Rows from a dataset:
=-=-=-=-=

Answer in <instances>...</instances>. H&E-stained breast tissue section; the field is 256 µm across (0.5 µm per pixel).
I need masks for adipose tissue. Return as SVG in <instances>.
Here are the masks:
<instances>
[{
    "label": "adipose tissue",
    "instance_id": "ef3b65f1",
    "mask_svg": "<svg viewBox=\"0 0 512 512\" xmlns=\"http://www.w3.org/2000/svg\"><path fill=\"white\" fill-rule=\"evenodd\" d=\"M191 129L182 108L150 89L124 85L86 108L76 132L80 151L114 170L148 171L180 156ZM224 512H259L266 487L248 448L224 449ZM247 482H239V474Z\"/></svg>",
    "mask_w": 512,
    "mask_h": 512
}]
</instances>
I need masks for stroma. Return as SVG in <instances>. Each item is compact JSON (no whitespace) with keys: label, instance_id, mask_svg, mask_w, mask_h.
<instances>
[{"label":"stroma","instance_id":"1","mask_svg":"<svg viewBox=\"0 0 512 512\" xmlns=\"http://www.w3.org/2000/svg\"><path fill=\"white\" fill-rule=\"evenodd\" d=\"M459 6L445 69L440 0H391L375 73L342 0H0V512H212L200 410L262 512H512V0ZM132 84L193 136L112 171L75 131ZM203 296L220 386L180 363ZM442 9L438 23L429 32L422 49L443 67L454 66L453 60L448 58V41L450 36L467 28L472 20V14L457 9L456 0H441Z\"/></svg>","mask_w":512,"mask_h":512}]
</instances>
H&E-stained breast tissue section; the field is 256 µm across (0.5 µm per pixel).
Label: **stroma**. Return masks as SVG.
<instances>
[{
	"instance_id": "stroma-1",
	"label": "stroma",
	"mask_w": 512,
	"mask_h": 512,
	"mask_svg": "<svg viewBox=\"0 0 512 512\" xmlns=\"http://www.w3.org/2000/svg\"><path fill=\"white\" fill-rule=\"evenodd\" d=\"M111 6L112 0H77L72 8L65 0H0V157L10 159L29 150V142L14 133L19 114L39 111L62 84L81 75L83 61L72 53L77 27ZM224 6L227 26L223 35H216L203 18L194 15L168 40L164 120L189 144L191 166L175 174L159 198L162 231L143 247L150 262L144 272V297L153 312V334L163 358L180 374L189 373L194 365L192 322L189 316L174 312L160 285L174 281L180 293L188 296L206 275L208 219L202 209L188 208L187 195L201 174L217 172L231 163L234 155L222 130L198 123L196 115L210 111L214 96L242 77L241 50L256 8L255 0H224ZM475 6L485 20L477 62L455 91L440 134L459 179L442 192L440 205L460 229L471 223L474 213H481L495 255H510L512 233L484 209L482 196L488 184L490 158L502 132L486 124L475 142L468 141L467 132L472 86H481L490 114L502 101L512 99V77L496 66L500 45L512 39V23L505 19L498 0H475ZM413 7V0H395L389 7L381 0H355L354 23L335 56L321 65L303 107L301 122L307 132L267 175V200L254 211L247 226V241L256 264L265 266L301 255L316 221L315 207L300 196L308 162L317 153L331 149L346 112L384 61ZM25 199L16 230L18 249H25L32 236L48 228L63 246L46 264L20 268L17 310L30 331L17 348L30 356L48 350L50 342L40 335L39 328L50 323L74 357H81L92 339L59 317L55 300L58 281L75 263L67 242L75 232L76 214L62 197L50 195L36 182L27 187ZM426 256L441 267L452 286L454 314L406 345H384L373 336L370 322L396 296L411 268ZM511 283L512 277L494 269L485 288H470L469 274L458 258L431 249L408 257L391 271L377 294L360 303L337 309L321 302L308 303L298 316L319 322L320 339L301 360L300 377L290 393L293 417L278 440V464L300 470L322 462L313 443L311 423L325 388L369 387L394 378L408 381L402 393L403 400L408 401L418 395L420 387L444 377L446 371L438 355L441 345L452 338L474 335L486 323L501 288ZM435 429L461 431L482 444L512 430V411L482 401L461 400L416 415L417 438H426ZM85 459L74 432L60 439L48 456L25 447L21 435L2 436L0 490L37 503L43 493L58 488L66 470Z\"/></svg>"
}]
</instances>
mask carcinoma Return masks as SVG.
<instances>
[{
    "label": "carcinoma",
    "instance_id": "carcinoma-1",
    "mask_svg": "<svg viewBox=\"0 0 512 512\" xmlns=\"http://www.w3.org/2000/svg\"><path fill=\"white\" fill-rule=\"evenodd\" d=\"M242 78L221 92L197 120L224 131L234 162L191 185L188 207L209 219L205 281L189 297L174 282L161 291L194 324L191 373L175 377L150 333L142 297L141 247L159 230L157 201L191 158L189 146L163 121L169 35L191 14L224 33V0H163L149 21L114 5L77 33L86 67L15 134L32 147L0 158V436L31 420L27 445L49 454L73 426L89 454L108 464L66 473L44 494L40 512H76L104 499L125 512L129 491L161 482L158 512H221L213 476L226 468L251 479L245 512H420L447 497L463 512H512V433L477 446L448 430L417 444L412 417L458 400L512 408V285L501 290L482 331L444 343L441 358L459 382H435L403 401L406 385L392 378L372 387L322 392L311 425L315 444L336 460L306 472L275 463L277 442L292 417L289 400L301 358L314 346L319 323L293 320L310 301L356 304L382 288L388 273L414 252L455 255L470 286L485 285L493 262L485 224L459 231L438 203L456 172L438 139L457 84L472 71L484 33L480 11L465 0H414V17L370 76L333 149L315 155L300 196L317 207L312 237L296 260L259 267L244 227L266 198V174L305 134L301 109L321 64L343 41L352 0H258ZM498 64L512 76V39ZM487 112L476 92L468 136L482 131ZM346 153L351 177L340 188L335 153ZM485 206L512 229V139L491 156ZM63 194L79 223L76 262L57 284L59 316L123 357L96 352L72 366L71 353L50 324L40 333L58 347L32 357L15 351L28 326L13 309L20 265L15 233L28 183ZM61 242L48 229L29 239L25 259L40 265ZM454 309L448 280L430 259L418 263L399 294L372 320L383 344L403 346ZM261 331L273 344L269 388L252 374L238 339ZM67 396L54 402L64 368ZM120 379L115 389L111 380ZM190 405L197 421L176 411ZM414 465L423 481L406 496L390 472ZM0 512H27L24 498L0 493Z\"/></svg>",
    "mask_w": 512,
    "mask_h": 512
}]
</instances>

=-=-=-=-=

• _YOUR INSTRUCTIONS_:
Retype the material in full. Each word must match.

• _SOLUTION BELOW_:
Answer in <instances>...</instances>. H&E-stained breast tissue section; the field is 256 µm across (0.5 µm per pixel).
I need masks for adipose tissue. Return as SVG in <instances>.
Here are the masks:
<instances>
[{
    "label": "adipose tissue",
    "instance_id": "ef3b65f1",
    "mask_svg": "<svg viewBox=\"0 0 512 512\" xmlns=\"http://www.w3.org/2000/svg\"><path fill=\"white\" fill-rule=\"evenodd\" d=\"M191 129L182 108L150 89L124 85L86 108L76 132L80 151L114 170L148 171L180 156ZM224 512H259L266 487L248 448L224 449ZM247 482H239V474Z\"/></svg>",
    "mask_w": 512,
    "mask_h": 512
}]
</instances>
I need masks for stroma. Return as SVG in <instances>. Each item is compact JSON (no whitespace) with keys: label, instance_id, mask_svg, mask_w, mask_h.
<instances>
[{"label":"stroma","instance_id":"1","mask_svg":"<svg viewBox=\"0 0 512 512\" xmlns=\"http://www.w3.org/2000/svg\"><path fill=\"white\" fill-rule=\"evenodd\" d=\"M459 6L445 69L440 0H391L375 73L342 0H0V512H212L200 410L262 512H512V0ZM132 84L193 136L112 171L75 131ZM203 296L220 386L180 363ZM442 9L438 23L429 32L422 49L443 67L454 66L453 60L448 58V41L450 36L467 28L472 20V14L457 9L456 0H441Z\"/></svg>","mask_w":512,"mask_h":512}]
</instances>
H&E-stained breast tissue section; the field is 256 µm across (0.5 µm per pixel).
Label: **stroma**. Return masks as SVG.
<instances>
[{
	"instance_id": "stroma-1",
	"label": "stroma",
	"mask_w": 512,
	"mask_h": 512,
	"mask_svg": "<svg viewBox=\"0 0 512 512\" xmlns=\"http://www.w3.org/2000/svg\"><path fill=\"white\" fill-rule=\"evenodd\" d=\"M111 6L112 0H77L72 8L65 0H0V157L10 159L29 150V142L14 133L19 114L39 111L62 84L81 75L83 61L72 53L77 27ZM224 6L227 26L223 35H216L203 18L194 15L168 40L164 120L189 144L191 166L175 174L159 198L162 231L143 247L150 262L144 272V297L153 312V334L163 358L180 374L189 373L194 365L192 322L189 316L174 312L160 285L174 281L180 293L188 296L206 275L208 219L202 209L188 208L187 195L201 174L217 172L231 163L234 155L222 130L198 123L196 115L210 111L214 96L242 77L241 50L256 8L255 0H224ZM475 6L485 20L477 62L455 91L440 134L459 179L442 192L440 205L460 229L471 223L474 213H481L495 255H510L512 233L484 209L482 196L488 184L490 158L502 132L486 124L475 142L468 141L467 132L472 86H481L490 114L502 101L512 99V77L496 66L500 45L512 39V23L505 19L498 0H475ZM413 7V0H395L389 7L381 0H355L354 23L335 56L321 65L303 107L301 122L307 132L267 175V200L254 211L247 226V241L256 264L265 266L301 255L316 221L315 207L300 196L308 162L317 153L331 149L346 112L384 61ZM25 199L16 230L18 249H25L32 236L48 228L63 246L46 264L20 268L17 310L30 331L17 348L30 356L48 350L50 342L40 335L39 328L50 323L74 357H81L92 339L59 317L55 300L58 281L75 263L67 242L75 232L76 214L62 197L50 195L36 182L27 187ZM426 256L441 267L452 286L454 314L406 345H384L373 336L370 322L396 296L411 268ZM511 283L512 277L494 269L485 288H470L469 274L458 258L431 249L408 257L391 271L377 294L360 303L337 309L321 302L308 303L298 316L319 322L320 339L301 360L300 377L290 393L293 417L278 440V464L300 470L322 462L313 443L311 423L325 388L369 387L394 378L408 381L402 393L403 400L408 401L418 395L420 387L444 377L446 371L438 355L441 345L452 338L474 335L486 323L501 288ZM435 429L461 431L482 444L512 430V411L482 401L461 400L416 415L417 438H426ZM85 459L74 432L60 439L48 456L25 447L21 435L2 436L0 490L37 503L43 493L58 488L66 470Z\"/></svg>"
}]
</instances>
mask carcinoma Return masks as SVG.
<instances>
[{
    "label": "carcinoma",
    "instance_id": "carcinoma-1",
    "mask_svg": "<svg viewBox=\"0 0 512 512\" xmlns=\"http://www.w3.org/2000/svg\"><path fill=\"white\" fill-rule=\"evenodd\" d=\"M242 78L221 92L197 120L224 131L234 162L191 185L188 207L209 219L205 281L189 297L174 282L161 291L194 324L191 373L175 377L150 333L142 297L141 247L159 230L157 201L191 158L189 146L163 121L169 35L191 14L224 33V0H163L149 21L114 5L77 33L86 67L15 134L32 147L0 158V436L31 420L27 445L49 454L73 426L89 454L108 464L66 473L44 494L40 512H76L104 499L125 512L129 491L161 482L158 512H221L213 476L226 468L251 479L245 512H420L447 497L463 512H512V433L477 446L448 430L417 444L412 417L458 400L512 408V285L501 290L482 331L444 343L441 358L459 382H435L403 401L406 385L392 378L372 387L322 392L311 425L315 444L336 460L306 472L275 463L277 442L292 417L289 400L301 358L314 346L319 323L293 320L310 301L356 304L382 288L388 273L414 252L455 255L470 286L485 285L493 262L485 224L459 231L438 203L456 172L438 139L457 84L472 71L484 33L480 11L465 0H414V17L370 76L333 149L315 155L300 196L317 207L312 237L296 260L259 267L244 227L266 198V174L305 134L301 109L321 64L343 41L352 0H258ZM498 64L512 76V39ZM487 112L476 92L468 136L482 131ZM346 153L351 177L340 188L335 153ZM485 206L512 229V139L491 156ZM63 194L79 223L76 262L57 284L59 316L123 357L96 352L72 366L71 353L50 324L40 333L58 347L32 357L15 351L28 326L13 309L20 265L15 233L28 183ZM61 242L48 229L29 239L25 259L40 265ZM454 309L448 280L430 259L418 263L399 294L372 320L383 344L403 346ZM261 331L273 344L269 388L252 374L238 339ZM67 396L54 402L64 368ZM120 379L115 389L111 380ZM190 405L197 421L176 411ZM414 465L423 481L406 496L390 472ZM0 512H27L24 498L0 493Z\"/></svg>",
    "mask_w": 512,
    "mask_h": 512
}]
</instances>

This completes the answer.